▶ _What you need to do_:
Tally the lines of the entries in which the string "HALL" occurs, and say only how many.

Exercise material section start

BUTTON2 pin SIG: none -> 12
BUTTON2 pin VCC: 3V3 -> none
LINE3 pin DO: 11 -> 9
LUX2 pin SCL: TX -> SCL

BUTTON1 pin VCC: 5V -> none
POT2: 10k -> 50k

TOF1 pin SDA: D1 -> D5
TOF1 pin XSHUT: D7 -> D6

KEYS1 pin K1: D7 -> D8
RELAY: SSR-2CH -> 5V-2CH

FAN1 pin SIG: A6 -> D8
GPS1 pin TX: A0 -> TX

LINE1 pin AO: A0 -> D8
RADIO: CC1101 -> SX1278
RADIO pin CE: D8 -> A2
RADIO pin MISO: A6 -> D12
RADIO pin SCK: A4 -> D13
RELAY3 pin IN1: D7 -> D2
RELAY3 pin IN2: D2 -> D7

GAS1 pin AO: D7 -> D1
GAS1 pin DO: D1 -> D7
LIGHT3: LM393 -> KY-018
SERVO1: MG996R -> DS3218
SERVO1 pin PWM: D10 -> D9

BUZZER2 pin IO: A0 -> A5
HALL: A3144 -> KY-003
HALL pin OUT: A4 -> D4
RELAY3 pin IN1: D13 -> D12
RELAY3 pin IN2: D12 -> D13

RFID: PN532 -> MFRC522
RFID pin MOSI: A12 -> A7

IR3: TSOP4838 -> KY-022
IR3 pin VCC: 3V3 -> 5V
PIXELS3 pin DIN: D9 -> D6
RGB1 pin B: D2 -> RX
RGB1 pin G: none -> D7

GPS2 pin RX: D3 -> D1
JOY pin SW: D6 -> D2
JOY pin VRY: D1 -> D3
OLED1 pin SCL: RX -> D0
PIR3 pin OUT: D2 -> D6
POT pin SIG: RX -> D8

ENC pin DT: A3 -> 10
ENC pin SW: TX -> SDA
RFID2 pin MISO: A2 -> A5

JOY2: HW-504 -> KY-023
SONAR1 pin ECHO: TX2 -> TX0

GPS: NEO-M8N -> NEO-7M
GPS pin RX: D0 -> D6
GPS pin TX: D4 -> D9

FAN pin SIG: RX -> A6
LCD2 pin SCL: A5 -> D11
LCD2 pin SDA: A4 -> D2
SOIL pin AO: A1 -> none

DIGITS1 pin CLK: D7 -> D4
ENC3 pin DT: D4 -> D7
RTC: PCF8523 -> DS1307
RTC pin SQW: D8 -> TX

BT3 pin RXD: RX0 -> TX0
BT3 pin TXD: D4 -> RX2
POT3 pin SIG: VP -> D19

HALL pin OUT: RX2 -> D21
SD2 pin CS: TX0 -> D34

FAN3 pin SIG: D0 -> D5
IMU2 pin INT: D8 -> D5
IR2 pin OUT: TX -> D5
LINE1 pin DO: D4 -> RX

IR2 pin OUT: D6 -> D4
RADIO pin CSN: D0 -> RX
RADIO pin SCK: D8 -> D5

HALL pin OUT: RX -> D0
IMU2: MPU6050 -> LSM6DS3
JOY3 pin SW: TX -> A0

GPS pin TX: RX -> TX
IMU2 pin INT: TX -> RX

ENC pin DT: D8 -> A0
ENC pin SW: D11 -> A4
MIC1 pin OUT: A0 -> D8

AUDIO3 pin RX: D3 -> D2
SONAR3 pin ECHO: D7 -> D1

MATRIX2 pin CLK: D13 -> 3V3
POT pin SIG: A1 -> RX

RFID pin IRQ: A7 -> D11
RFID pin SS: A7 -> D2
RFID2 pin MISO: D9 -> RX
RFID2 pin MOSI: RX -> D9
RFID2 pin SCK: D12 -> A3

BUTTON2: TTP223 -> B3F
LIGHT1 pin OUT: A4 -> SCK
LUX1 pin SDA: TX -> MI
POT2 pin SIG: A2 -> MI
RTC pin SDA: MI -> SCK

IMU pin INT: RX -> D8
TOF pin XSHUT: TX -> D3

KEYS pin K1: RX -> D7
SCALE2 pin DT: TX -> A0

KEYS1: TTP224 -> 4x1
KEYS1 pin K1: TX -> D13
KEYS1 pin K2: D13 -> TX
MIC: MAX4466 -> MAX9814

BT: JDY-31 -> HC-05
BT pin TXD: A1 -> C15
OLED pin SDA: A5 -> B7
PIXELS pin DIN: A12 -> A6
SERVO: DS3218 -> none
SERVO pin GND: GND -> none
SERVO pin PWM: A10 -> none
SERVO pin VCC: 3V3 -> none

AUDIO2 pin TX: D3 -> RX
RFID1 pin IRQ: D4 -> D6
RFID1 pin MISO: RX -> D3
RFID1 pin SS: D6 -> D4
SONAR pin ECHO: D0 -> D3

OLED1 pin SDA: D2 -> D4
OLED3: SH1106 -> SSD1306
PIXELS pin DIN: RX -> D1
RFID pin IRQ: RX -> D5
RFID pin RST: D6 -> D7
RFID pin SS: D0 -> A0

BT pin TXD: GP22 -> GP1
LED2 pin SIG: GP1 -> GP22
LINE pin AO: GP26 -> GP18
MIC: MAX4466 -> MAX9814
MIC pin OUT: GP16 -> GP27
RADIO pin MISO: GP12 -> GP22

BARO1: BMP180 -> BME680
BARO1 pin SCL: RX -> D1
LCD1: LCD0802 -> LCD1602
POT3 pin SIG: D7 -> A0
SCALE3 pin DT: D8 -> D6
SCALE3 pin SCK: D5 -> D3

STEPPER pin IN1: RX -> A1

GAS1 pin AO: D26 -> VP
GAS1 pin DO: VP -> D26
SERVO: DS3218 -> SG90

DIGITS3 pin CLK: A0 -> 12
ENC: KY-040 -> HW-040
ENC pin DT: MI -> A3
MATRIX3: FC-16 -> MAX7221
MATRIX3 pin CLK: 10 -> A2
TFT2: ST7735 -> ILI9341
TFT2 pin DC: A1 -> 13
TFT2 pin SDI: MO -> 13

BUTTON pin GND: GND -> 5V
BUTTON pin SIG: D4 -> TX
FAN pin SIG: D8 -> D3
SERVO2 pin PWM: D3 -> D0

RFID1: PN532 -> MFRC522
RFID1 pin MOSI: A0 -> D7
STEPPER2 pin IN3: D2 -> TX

Exercise material section end

▶ _Answer space_:
4